(ENTRIES SHOWN)
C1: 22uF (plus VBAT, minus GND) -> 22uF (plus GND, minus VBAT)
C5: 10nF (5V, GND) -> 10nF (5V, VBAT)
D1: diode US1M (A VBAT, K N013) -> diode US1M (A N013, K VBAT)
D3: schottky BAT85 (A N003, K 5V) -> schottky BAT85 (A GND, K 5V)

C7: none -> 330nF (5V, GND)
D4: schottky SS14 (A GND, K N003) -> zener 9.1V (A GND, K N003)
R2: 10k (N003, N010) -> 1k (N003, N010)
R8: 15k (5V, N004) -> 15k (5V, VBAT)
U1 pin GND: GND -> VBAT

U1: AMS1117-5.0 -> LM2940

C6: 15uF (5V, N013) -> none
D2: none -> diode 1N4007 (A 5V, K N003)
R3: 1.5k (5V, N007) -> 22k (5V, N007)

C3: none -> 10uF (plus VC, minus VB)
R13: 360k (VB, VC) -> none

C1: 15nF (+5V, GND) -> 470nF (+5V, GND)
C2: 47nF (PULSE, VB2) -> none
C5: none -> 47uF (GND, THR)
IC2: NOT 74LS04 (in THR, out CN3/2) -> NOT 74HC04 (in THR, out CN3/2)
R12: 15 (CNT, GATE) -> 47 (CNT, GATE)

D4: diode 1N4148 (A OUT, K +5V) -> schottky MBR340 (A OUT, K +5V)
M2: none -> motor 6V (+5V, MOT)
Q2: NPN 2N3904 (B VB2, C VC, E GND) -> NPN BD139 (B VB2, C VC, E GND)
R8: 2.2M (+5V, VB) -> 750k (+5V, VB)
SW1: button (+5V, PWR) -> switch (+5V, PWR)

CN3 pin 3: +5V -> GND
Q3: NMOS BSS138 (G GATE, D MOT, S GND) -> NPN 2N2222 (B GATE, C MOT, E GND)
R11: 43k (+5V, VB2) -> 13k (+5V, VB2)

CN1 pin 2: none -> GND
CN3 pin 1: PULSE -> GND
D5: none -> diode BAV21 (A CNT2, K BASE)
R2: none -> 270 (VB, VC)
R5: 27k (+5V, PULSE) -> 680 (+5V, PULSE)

(EXERCISE GOAL)
Write the lines again exactly, from the first line of the material above to the line that includes "C7: none -> 330nF (5V, GND)", both included. Leave out all the rest.

(RESPONSE TO THIS EXERCISE)
C1: 22uF (plus VBAT, minus GND) -> 22uF (plus GND, minus VBAT)
C5: 10nF (5V, GND) -> 10nF (5V, VBAT)
D1: diode US1M (A VBAT, K N013) -> diode US1M (A N013, K VBAT)
D3: schottky BAT85 (A N003, K 5V) -> schottky BAT85 (A GND, K 5V)

C7: none -> 330nF (5V, GND)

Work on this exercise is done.